About this exercise: The records below hold a stretch from the line with "(458, 235) = (608, 381): white" through the line with "(601, 301) = (457, 505): brown"; return exactly those lines, ends included, and nothing more.

Extracted entries:
------
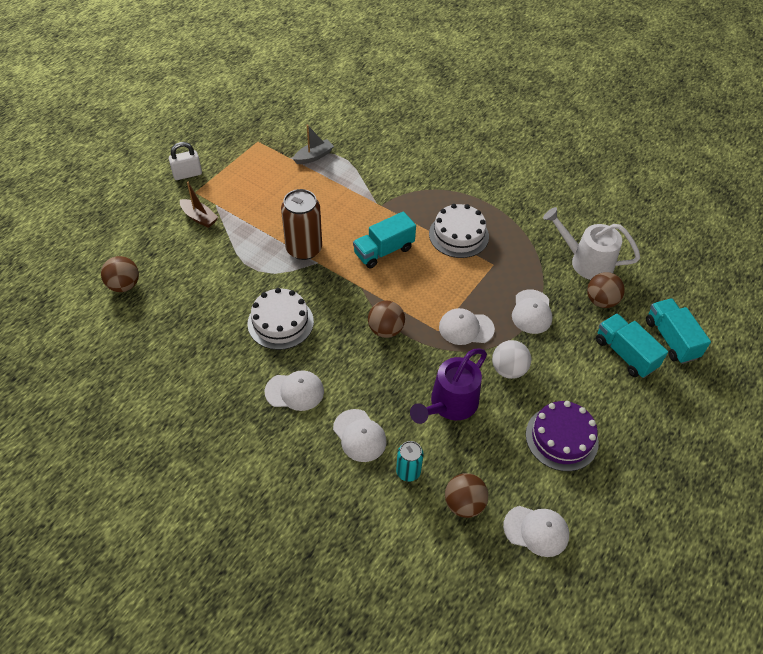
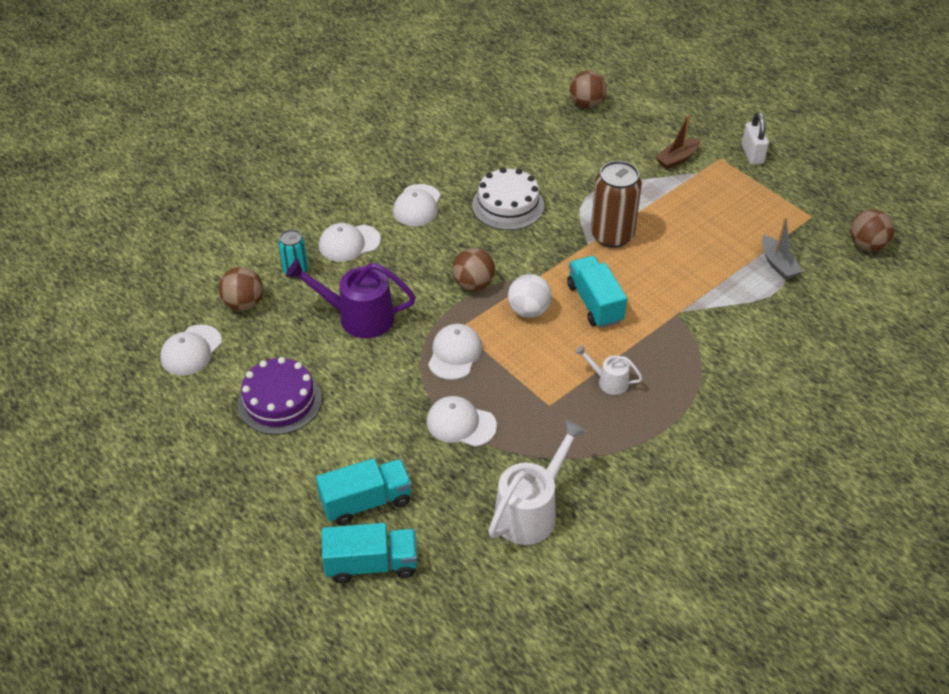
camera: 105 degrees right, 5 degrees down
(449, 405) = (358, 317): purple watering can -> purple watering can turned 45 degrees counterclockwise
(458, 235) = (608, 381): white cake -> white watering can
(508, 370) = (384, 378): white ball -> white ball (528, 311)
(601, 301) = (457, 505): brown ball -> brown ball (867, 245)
------
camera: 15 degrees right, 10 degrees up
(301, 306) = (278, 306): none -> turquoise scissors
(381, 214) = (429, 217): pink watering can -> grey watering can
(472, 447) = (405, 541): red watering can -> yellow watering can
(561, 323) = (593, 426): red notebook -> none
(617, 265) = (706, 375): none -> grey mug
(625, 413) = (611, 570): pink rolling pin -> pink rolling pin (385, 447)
------
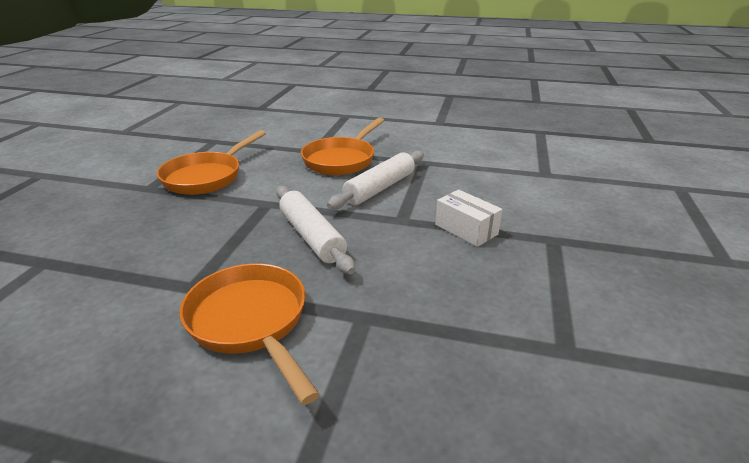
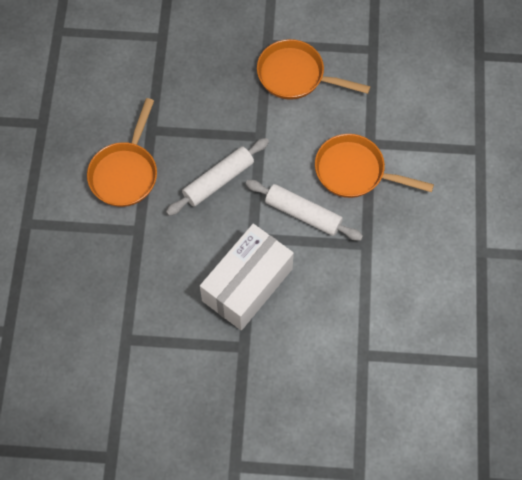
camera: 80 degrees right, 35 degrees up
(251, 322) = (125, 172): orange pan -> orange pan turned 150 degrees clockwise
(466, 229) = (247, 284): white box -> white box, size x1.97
------
Your solution:
(458, 235) = (608, 381): white cake -> white watering can
(508, 370) = (384, 378): white ball -> white ball (528, 311)
(601, 301) = (457, 505): brown ball -> brown ball (867, 245)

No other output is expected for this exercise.